#### [Required action]
Give again only the lines from the line that holds "U102 pin GND: +9V -> AGND" to the end of the data, inclusive, omitting all pictures.

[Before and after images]

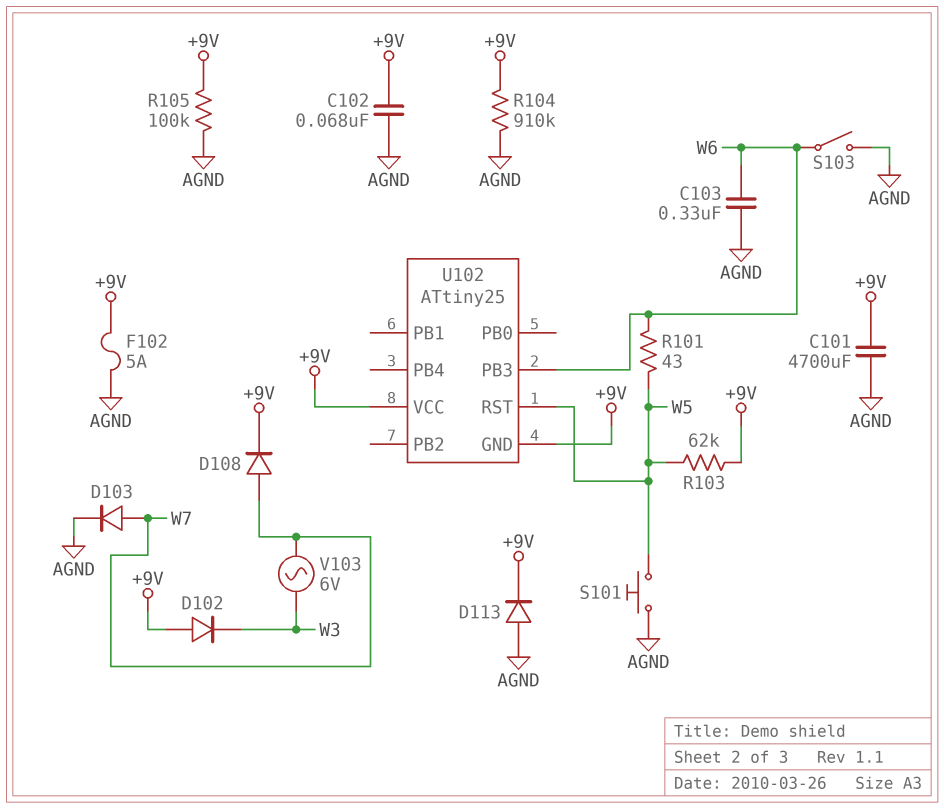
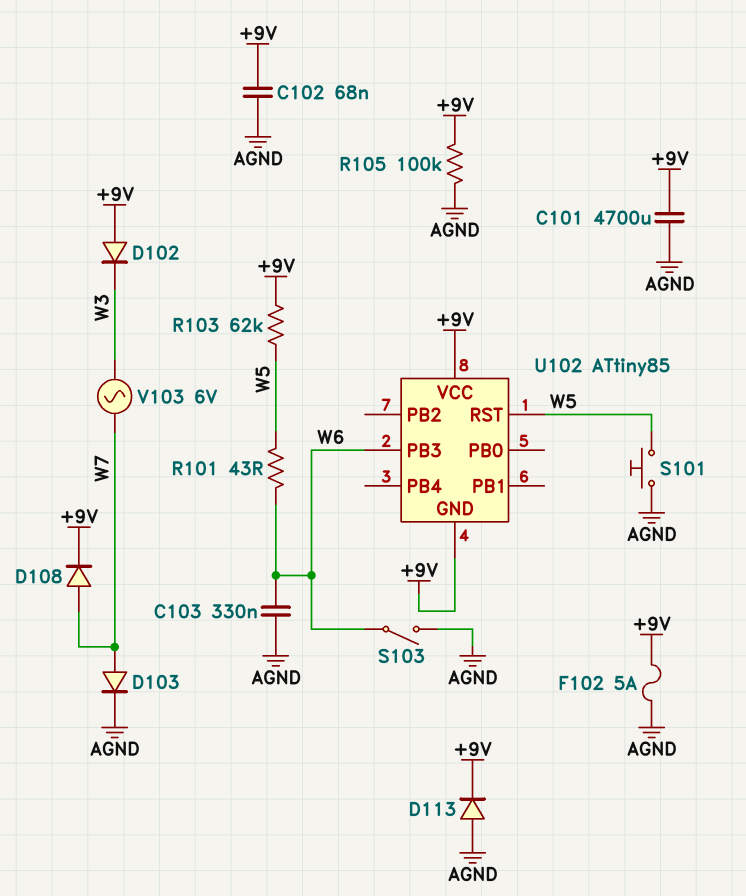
R104: 910k (+9V, AGND) -> none
U102: ATtiny25 -> ATtiny85

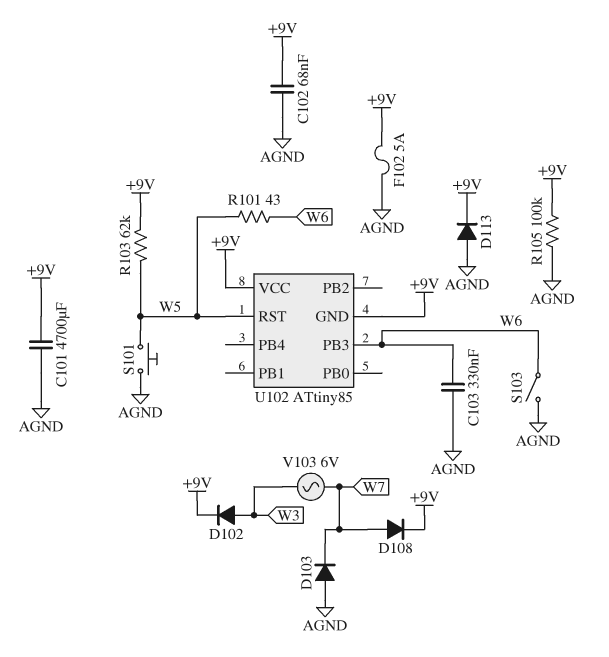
D102: diode (A +9V, K W3) -> diode (A W3, K +9V)
D103: diode (A W7, K AGND) -> diode (A AGND, K W7)

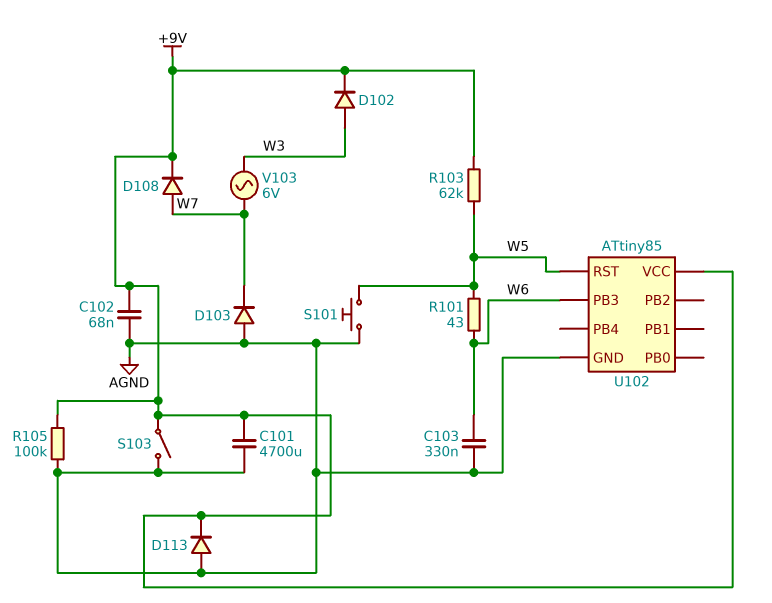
F102: 5A (+9V, AGND) -> none
S103: switch (AGND, W6) -> switch (+9V, AGND)
U102 pin GND: +9V -> AGND

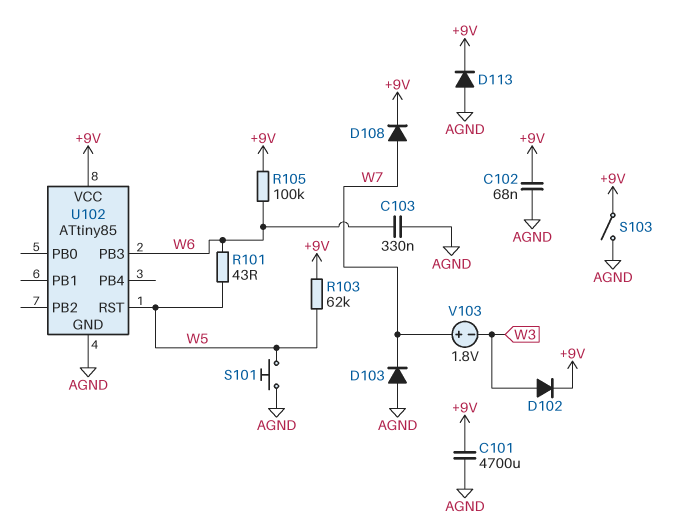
R105: 100k (+9V, AGND) -> 100k (+9V, W6)
V103: AC 6V (W3, W7) -> 1.8V (plus W7, minus W3)

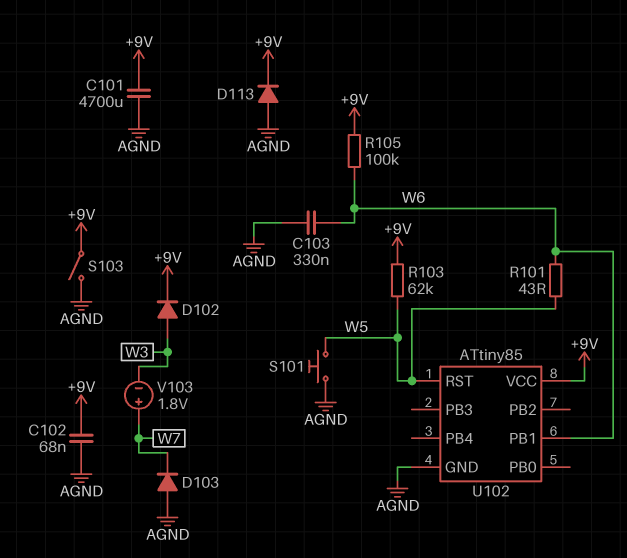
D108: diode (A W7, K +9V) -> none
U102 pin PB1: none -> W6
U102 pin PB3: W6 -> none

#### [Exercise output]
U102 pin GND: +9V -> AGND

R105: 100k (+9V, AGND) -> 100k (+9V, W6)
V103: AC 6V (W3, W7) -> 1.8V (plus W7, minus W3)

D108: diode (A W7, K +9V) -> none
U102 pin PB1: none -> W6
U102 pin PB3: W6 -> none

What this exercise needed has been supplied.